• [PROBLEM STATEMENT] Once the line holding "orange rocket: none" is found in the entries below, restate it and each line after it word for word, with no pictures.

★ ★ ★ ★ ★

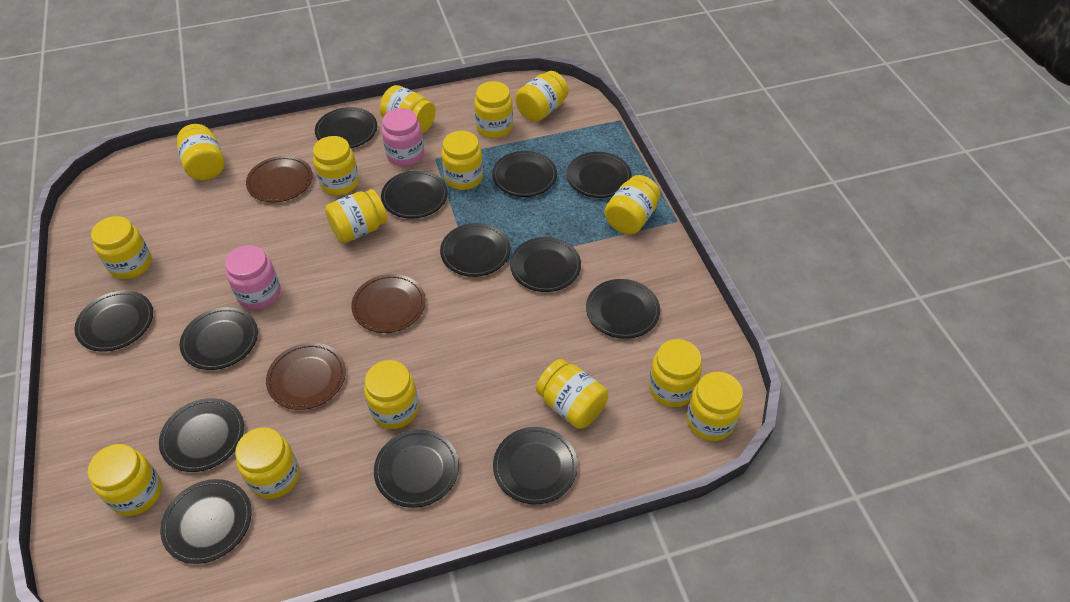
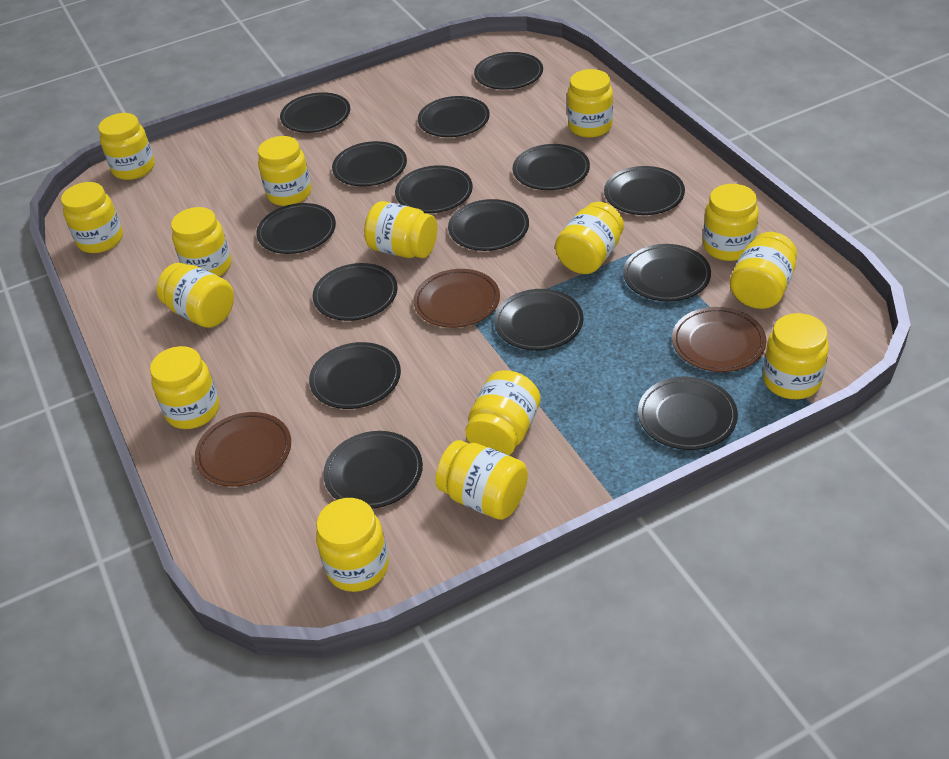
black plate: [75,291,153,352] [159,398,244,472] [160,479,252,564] [180,307,258,370] [315,107,377,148] [374,430,459,508] [381,170,448,219] [440,223,510,277] [492,151,557,197] [493,427,578,504] [510,237,581,292] [567,152,632,198] [586,279,660,339] = 13 -> [256,203,336,254] [280,92,350,133] [309,342,401,409] [313,263,398,321] [323,431,423,509] [332,141,407,187] [395,165,473,213] [418,96,490,137] [448,199,529,251] [474,52,543,90] [494,289,583,351] [513,144,590,190] [604,166,685,215] [623,244,711,302] [638,376,738,450] = 15
pink jar: [225,245,280,310] [382,108,424,166] = 2 -> none = 0

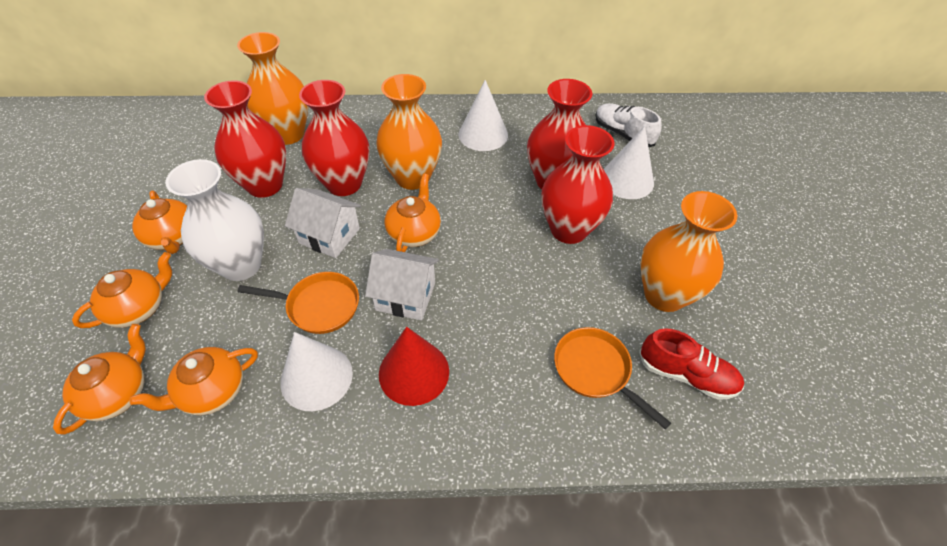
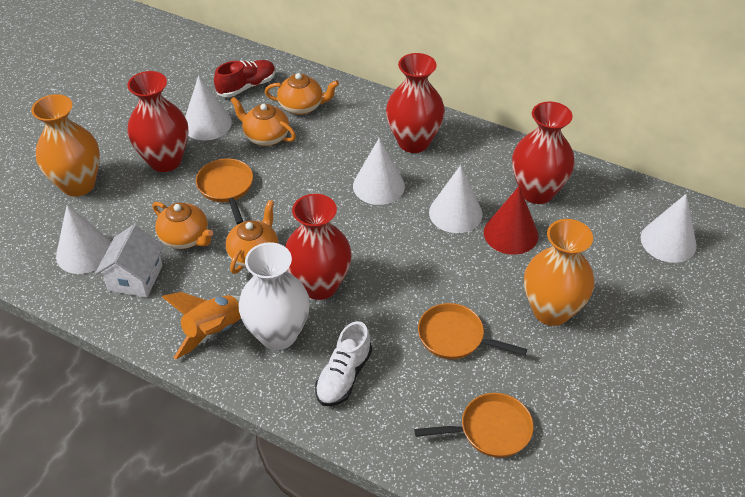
orange pan: [237,272,359,334] [554,327,671,429] = 2 -> [196,158,253,225] [414,393,534,458] [418,303,527,359] = 3
orange rocket: none = 0 -> [162,292,241,360] = 1
orange teapot: [53,324,146,435] [72,252,172,328] [129,347,258,415] [132,191,187,254] [385,174,441,252] = 5 -> [152,202,213,249] [226,200,278,274] [230,97,296,146] [265,73,339,115] = 4
orange vase: [237,32,308,145] [376,74,442,190] [640,191,737,312] = 3 -> [31,94,100,196] [524,219,594,326] = 2
white cone: [280,332,353,411] [458,80,508,151] [603,126,654,199] = 3 -> [56,205,111,274] [185,75,232,140] [353,138,405,205] [429,165,483,233] [640,194,697,263] = 5
white house: [285,188,361,258] [365,249,439,320] = 2 -> [95,225,164,298] = 1

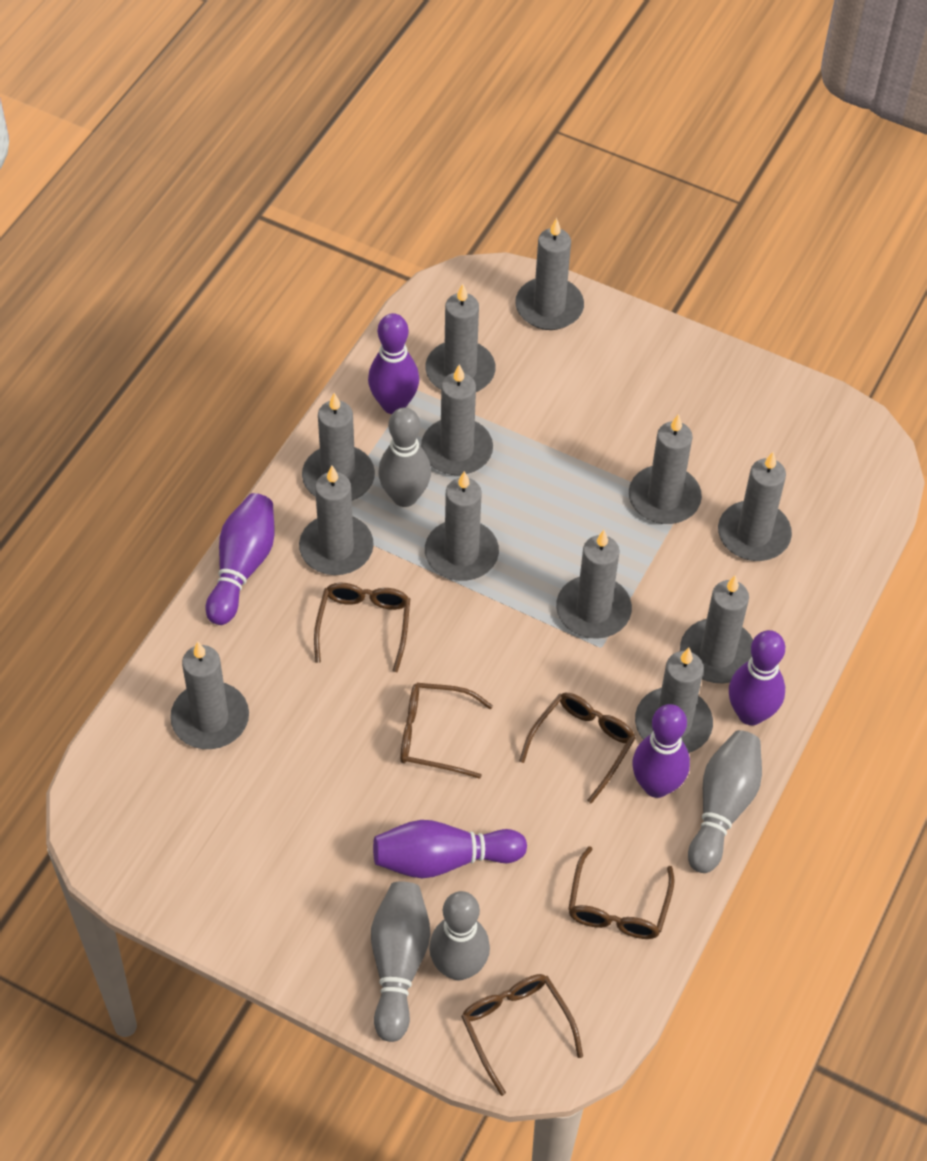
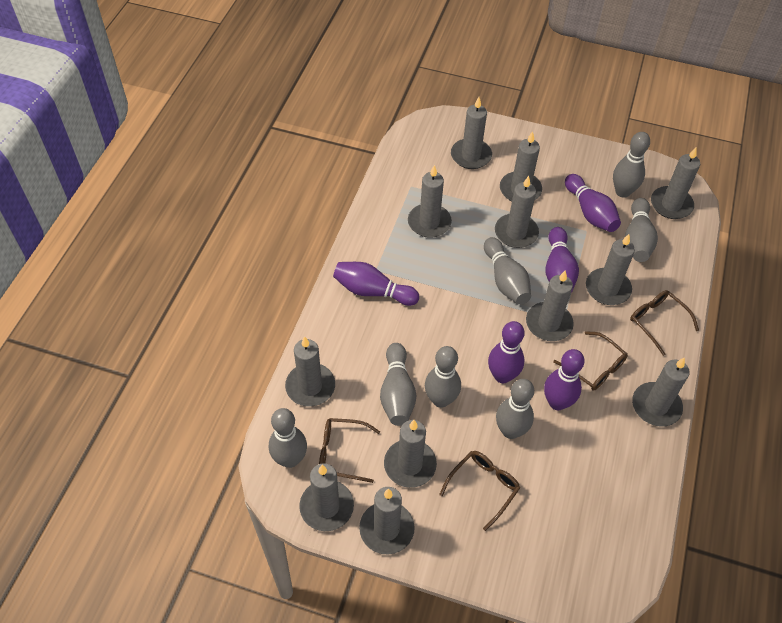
brown glasses: [314,583,410,672] [400,683,493,779] [461,974,583,1096] [519,693,636,804] [568,846,675,939] = 5 -> [319,418,380,483] [439,451,520,531] [553,331,628,391] [630,290,699,356] = 4
grey bowling pin: [371,881,430,1042] [378,407,431,507] [429,891,490,980] [688,730,762,873] = 4 -> [269,408,307,468] [380,343,416,426] [425,346,461,408] [484,237,531,305] [496,379,534,439] [613,132,650,198] [625,198,658,262] = 7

★ ★ ★ ★ ★

• [WRITTEN SOLUTION]
orange rocket: none = 0 -> [162,292,241,360] = 1
orange teapot: [53,324,146,435] [72,252,172,328] [129,347,258,415] [132,191,187,254] [385,174,441,252] = 5 -> [152,202,213,249] [226,200,278,274] [230,97,296,146] [265,73,339,115] = 4
orange vase: [237,32,308,145] [376,74,442,190] [640,191,737,312] = 3 -> [31,94,100,196] [524,219,594,326] = 2
white cone: [280,332,353,411] [458,80,508,151] [603,126,654,199] = 3 -> [56,205,111,274] [185,75,232,140] [353,138,405,205] [429,165,483,233] [640,194,697,263] = 5
white house: [285,188,361,258] [365,249,439,320] = 2 -> [95,225,164,298] = 1

brown glasses: [314,583,410,672] [400,683,493,779] [461,974,583,1096] [519,693,636,804] [568,846,675,939] = 5 -> [319,418,380,483] [439,451,520,531] [553,331,628,391] [630,290,699,356] = 4
grey bowling pin: [371,881,430,1042] [378,407,431,507] [429,891,490,980] [688,730,762,873] = 4 -> [269,408,307,468] [380,343,416,426] [425,346,461,408] [484,237,531,305] [496,379,534,439] [613,132,650,198] [625,198,658,262] = 7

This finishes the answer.